• Data under study

--- START ---

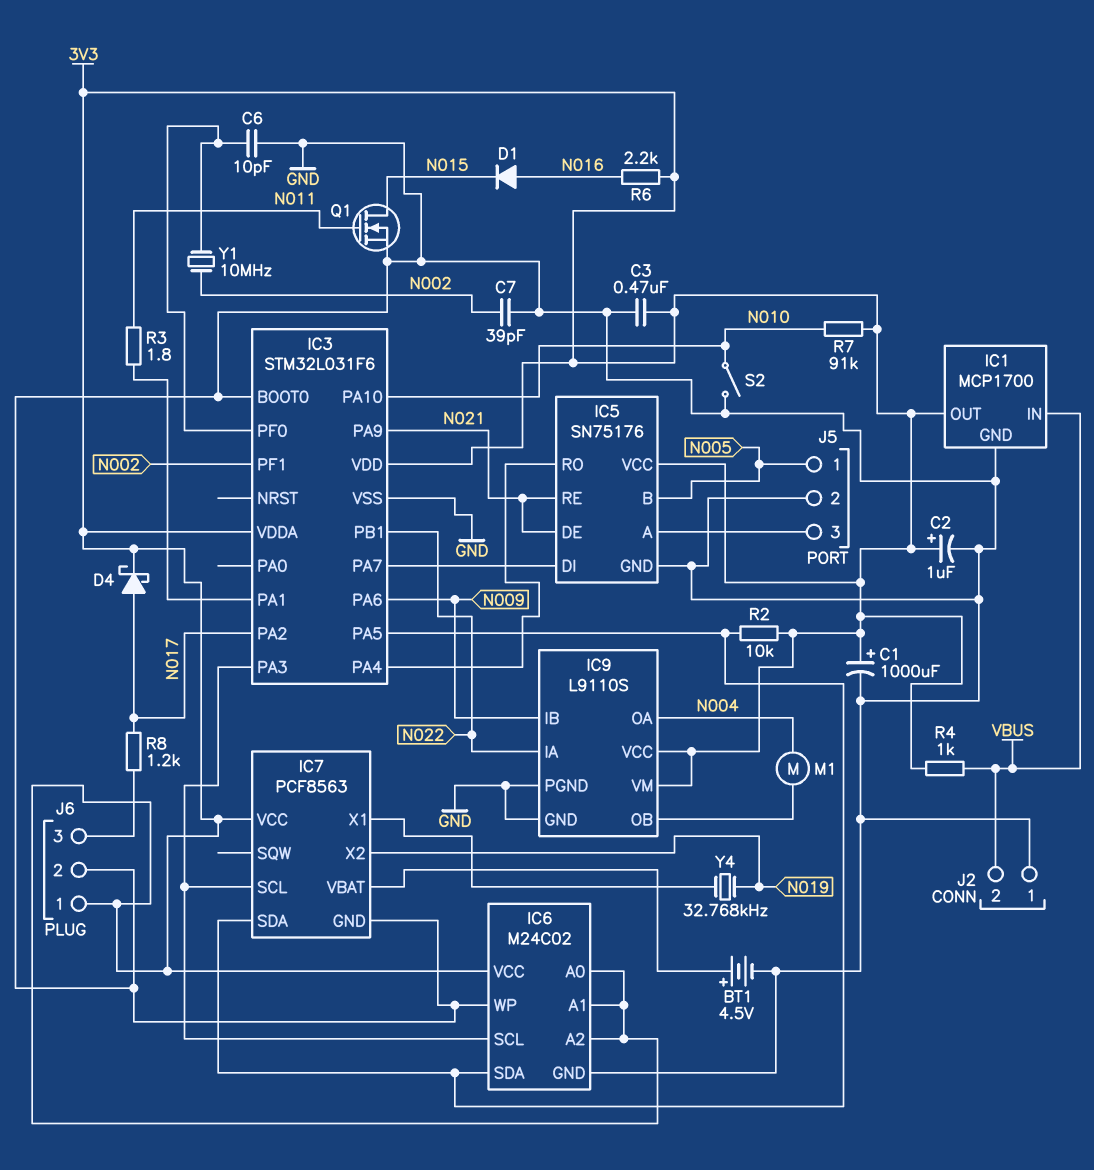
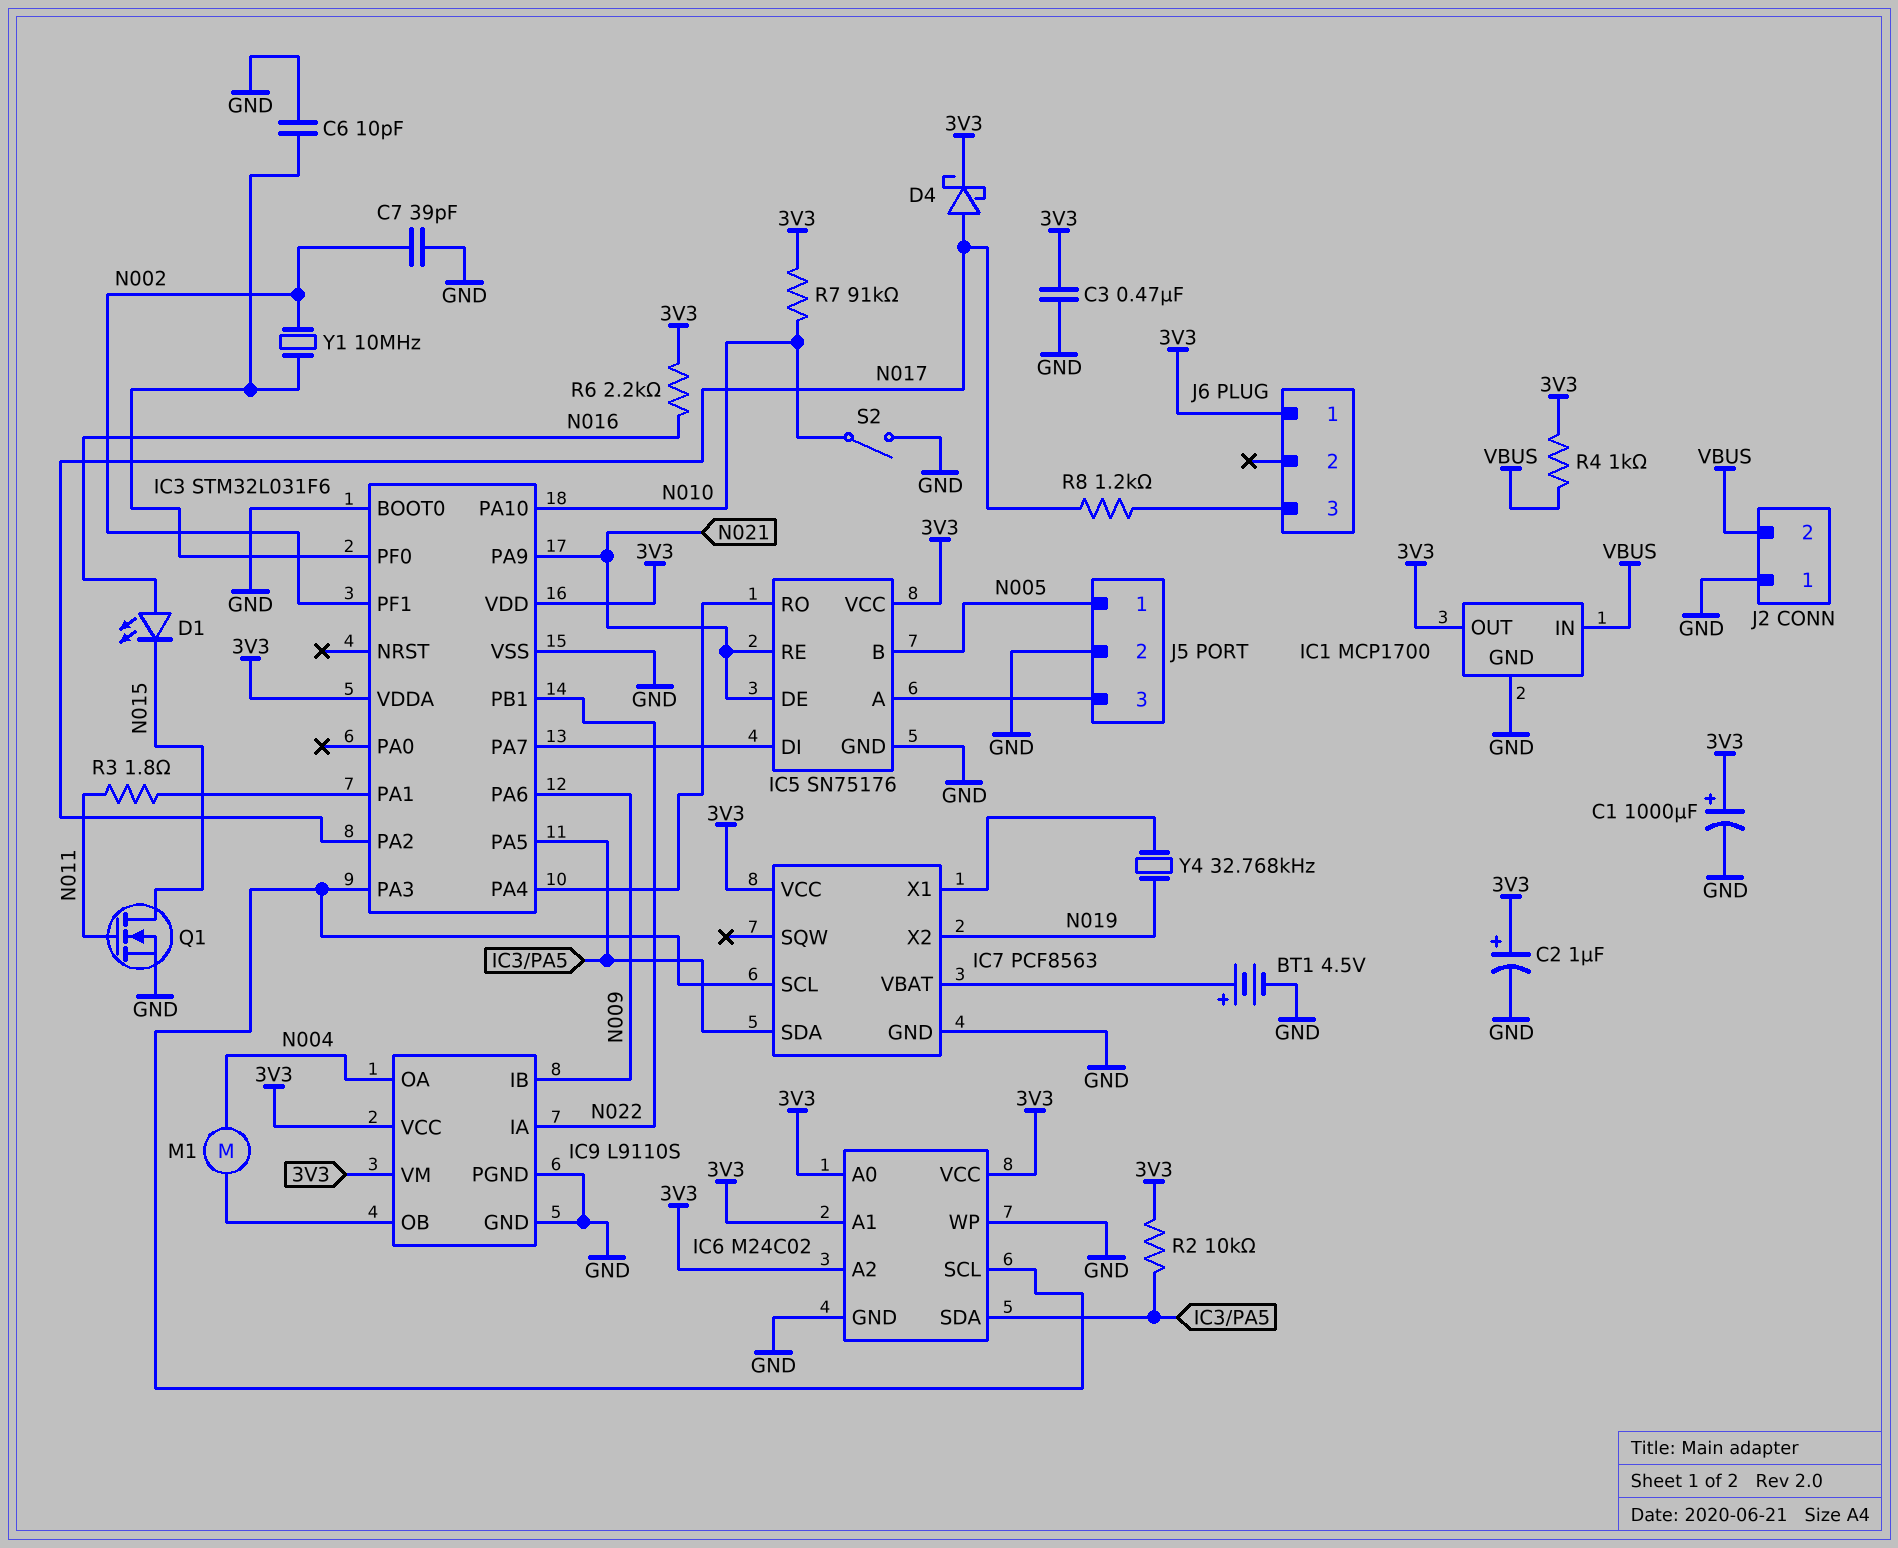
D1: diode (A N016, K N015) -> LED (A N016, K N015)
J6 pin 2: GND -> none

--- END ---
--- START ---

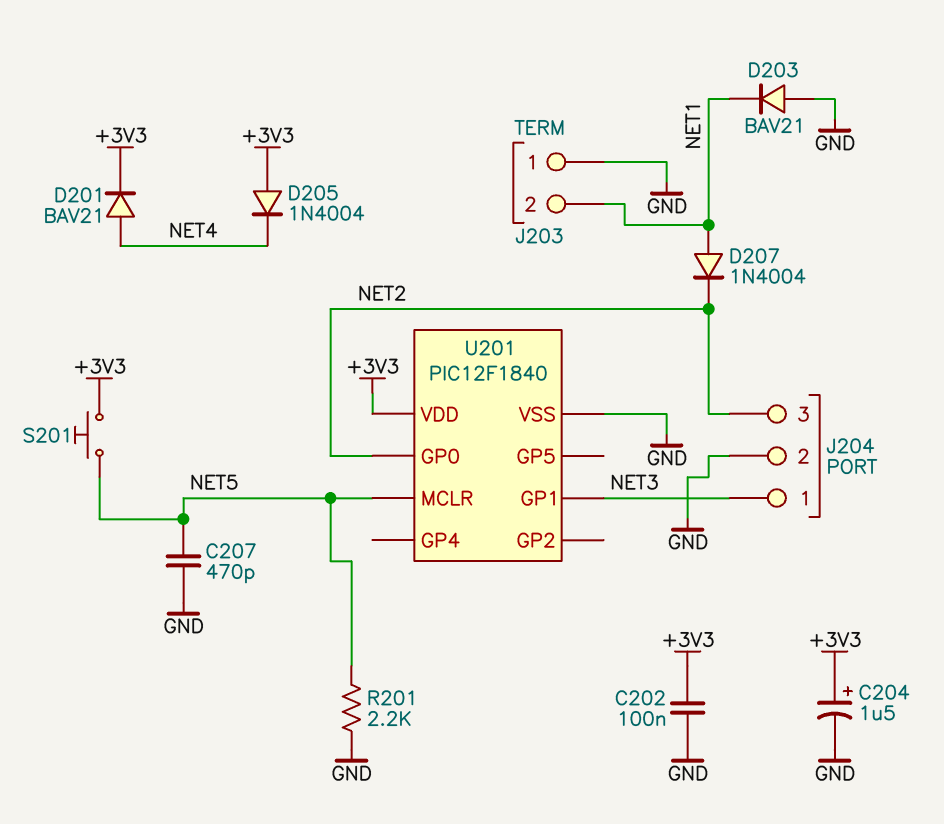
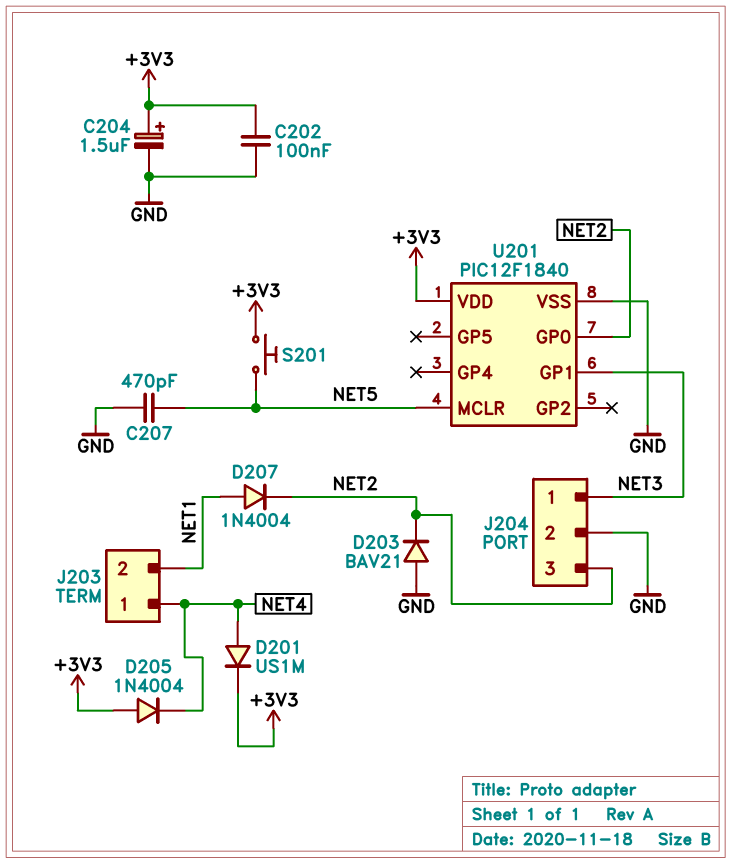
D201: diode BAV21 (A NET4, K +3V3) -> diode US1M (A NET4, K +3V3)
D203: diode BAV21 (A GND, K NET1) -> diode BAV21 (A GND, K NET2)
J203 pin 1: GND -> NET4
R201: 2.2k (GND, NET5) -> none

--- END ---

In the listing above, find the line with "D203: diode BAV21" and the line with "R201: 2.2k (GND, NET5) -> none", then print exactly those two lines and every line between them, and nothing more.

D203: diode BAV21 (A GND, K NET1) -> diode BAV21 (A GND, K NET2)
J203 pin 1: GND -> NET4
R201: 2.2k (GND, NET5) -> none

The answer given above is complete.